[Supplied information Boundary: Start]

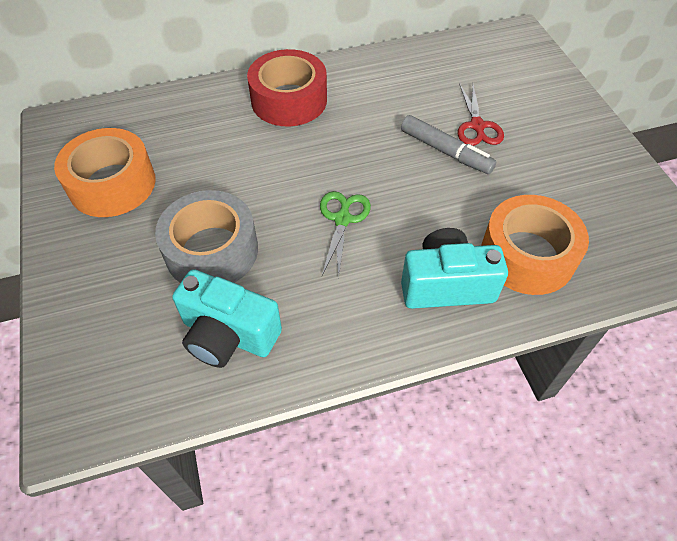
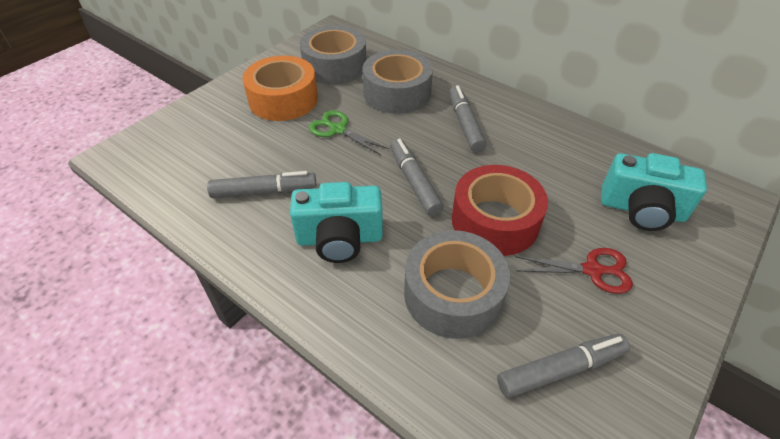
grey marker: 1 -> 4
grey tape: 1 -> 3
orange tape: 2 -> 1

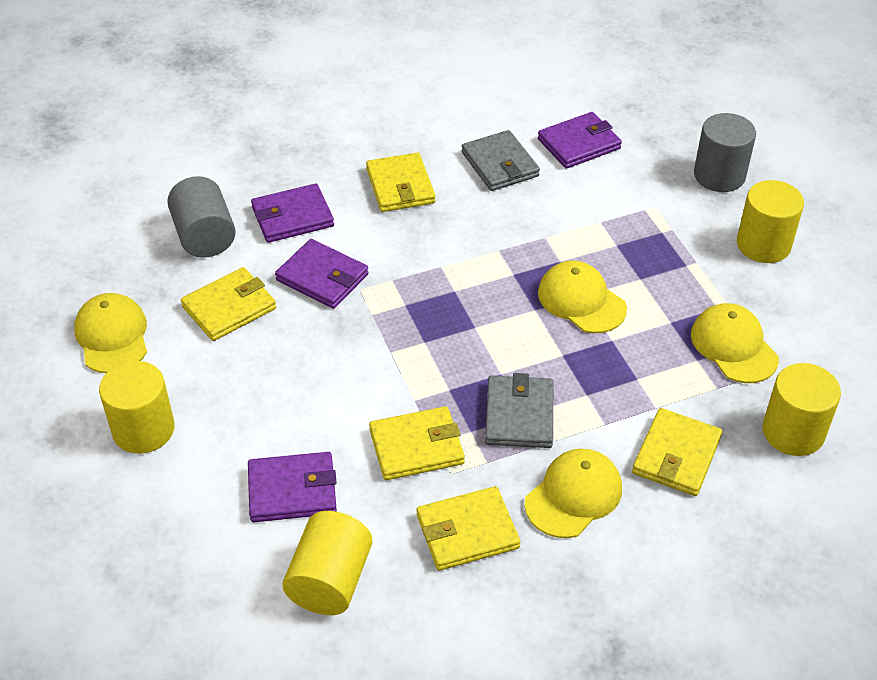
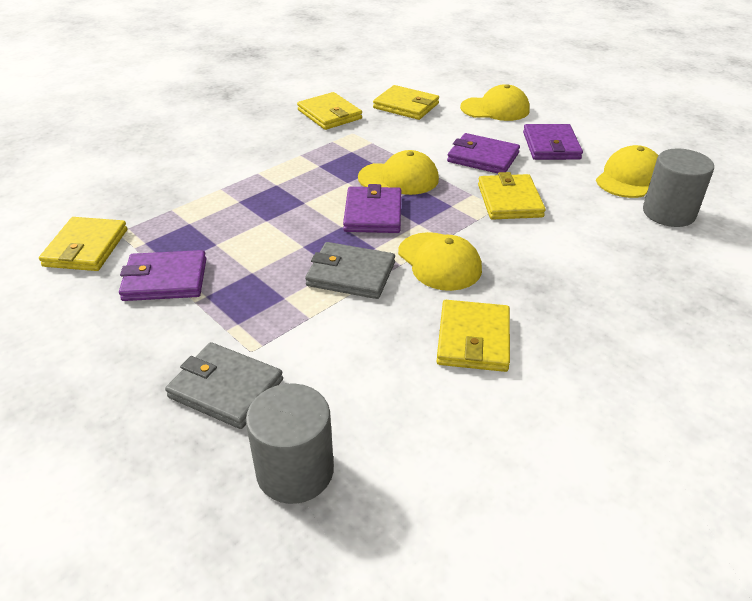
yellow cylinder: 4 -> 0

[Supplied information Boundary: End]

Exercise objective = Make an exact reproduction of the listing above, without any pictures.

Completed exercise =
grey marker: 1 -> 4
grey tape: 1 -> 3
orange tape: 2 -> 1

yellow cylinder: 4 -> 0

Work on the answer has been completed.